• [Exercise description]: At the line with "lime tile A2 level 3 -> lime tile D10 level 1", start copying; carry on through the last line of the material below, exactly as written, and stop there.

• [Study material]:
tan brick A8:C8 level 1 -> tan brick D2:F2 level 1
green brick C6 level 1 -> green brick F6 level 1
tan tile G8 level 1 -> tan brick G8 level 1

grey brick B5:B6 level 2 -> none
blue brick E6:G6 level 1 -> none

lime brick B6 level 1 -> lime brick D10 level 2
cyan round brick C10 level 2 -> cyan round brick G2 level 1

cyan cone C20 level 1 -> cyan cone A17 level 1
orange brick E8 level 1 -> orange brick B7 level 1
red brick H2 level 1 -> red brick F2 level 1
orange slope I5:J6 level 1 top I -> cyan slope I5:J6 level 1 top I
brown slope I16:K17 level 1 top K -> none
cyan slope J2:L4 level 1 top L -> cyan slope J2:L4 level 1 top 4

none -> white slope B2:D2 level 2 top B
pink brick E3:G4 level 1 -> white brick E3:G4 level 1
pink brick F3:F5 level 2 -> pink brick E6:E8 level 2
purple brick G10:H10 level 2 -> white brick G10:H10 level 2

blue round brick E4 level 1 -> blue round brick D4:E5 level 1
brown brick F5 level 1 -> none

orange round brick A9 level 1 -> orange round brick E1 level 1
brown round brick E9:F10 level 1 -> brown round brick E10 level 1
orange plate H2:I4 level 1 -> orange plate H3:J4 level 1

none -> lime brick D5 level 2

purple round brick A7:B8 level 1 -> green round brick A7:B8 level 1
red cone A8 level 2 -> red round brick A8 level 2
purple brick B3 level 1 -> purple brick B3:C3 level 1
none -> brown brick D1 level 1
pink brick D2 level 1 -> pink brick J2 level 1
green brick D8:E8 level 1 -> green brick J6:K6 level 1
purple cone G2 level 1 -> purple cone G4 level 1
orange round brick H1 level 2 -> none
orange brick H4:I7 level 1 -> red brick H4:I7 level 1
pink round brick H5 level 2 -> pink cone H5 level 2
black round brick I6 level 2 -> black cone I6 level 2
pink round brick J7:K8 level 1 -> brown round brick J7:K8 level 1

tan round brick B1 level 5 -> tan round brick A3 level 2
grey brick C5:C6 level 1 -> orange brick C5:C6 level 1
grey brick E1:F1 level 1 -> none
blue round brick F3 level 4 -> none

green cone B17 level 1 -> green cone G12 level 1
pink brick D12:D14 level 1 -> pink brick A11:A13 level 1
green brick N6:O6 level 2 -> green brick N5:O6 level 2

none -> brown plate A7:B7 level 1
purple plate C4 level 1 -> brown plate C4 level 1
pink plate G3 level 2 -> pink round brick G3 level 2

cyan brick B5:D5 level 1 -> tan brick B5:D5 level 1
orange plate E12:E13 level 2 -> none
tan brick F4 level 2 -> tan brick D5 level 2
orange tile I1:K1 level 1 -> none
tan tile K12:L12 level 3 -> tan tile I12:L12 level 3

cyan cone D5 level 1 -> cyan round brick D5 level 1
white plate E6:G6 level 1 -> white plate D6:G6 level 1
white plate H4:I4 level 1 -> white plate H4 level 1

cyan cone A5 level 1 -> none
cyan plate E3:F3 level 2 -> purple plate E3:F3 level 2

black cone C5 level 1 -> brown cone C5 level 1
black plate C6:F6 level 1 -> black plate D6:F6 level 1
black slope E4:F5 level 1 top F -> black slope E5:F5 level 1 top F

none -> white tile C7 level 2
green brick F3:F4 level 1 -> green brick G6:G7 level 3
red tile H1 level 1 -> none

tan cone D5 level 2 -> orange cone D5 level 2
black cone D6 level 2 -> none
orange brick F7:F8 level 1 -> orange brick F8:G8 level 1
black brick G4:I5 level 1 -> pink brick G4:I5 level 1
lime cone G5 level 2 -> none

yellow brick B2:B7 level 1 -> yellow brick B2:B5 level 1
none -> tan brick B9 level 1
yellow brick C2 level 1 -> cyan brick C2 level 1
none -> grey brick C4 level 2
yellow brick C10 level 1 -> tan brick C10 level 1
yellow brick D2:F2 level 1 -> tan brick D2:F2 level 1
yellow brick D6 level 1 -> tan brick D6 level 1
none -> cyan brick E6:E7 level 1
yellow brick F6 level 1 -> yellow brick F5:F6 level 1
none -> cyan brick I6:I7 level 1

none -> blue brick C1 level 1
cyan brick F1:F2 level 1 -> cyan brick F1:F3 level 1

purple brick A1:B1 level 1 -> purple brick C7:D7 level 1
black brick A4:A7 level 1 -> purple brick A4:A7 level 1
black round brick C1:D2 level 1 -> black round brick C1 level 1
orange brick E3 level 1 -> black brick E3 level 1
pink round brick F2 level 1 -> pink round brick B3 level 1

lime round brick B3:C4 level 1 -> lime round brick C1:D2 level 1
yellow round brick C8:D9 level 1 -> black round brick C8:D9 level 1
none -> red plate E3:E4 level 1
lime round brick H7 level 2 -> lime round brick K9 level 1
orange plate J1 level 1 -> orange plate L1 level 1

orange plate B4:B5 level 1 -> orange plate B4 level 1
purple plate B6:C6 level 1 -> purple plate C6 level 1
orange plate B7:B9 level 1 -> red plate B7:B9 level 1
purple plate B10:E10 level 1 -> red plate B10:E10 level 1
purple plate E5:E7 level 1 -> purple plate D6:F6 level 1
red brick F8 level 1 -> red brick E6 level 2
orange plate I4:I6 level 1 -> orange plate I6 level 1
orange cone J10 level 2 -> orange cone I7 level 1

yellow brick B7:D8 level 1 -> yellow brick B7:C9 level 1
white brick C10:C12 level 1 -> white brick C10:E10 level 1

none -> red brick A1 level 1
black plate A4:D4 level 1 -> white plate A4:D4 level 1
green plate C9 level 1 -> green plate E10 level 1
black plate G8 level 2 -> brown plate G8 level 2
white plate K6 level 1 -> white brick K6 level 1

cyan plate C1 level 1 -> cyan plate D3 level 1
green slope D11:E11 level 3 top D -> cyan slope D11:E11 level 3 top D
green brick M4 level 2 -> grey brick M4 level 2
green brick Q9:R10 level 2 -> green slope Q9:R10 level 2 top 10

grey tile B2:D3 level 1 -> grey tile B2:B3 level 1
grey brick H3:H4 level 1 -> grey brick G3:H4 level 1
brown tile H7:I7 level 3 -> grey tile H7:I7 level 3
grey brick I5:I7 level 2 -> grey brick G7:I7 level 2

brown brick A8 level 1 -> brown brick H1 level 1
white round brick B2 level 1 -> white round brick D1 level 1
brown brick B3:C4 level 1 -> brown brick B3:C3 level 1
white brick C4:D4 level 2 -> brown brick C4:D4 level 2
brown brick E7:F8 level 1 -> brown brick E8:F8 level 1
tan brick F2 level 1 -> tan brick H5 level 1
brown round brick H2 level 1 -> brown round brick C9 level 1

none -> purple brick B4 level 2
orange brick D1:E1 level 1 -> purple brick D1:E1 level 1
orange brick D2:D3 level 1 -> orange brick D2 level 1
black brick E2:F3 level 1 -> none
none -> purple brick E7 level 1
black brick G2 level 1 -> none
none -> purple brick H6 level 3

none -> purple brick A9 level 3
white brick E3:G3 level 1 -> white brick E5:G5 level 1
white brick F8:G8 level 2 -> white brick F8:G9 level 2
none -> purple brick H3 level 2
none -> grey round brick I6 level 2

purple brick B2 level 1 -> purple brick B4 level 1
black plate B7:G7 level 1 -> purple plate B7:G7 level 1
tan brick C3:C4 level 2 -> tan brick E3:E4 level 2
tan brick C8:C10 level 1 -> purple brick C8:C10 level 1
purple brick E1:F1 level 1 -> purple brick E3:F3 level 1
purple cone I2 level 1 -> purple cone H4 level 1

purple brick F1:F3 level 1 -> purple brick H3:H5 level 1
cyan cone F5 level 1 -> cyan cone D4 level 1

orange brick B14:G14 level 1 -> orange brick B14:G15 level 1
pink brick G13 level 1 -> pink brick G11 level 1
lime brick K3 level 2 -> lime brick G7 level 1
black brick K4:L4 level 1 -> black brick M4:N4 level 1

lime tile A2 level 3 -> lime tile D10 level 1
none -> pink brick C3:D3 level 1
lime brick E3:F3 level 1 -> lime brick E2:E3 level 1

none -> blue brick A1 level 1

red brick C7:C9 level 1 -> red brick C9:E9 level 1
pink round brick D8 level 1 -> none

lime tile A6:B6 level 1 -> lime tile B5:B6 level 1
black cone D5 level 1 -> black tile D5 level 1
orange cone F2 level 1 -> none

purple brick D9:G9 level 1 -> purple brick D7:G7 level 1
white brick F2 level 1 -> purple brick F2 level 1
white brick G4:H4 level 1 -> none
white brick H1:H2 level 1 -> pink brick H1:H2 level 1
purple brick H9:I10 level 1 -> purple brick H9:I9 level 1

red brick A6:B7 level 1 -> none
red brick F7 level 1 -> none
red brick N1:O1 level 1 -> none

• [Result]:
lime tile A2 level 3 -> lime tile D10 level 1
none -> pink brick C3:D3 level 1
lime brick E3:F3 level 1 -> lime brick E2:E3 level 1

none -> blue brick A1 level 1

red brick C7:C9 level 1 -> red brick C9:E9 level 1
pink round brick D8 level 1 -> none

lime tile A6:B6 level 1 -> lime tile B5:B6 level 1
black cone D5 level 1 -> black tile D5 level 1
orange cone F2 level 1 -> none

purple brick D9:G9 level 1 -> purple brick D7:G7 level 1
white brick F2 level 1 -> purple brick F2 level 1
white brick G4:H4 level 1 -> none
white brick H1:H2 level 1 -> pink brick H1:H2 level 1
purple brick H9:I10 level 1 -> purple brick H9:I9 level 1

red brick A6:B7 level 1 -> none
red brick F7 level 1 -> none
red brick N1:O1 level 1 -> none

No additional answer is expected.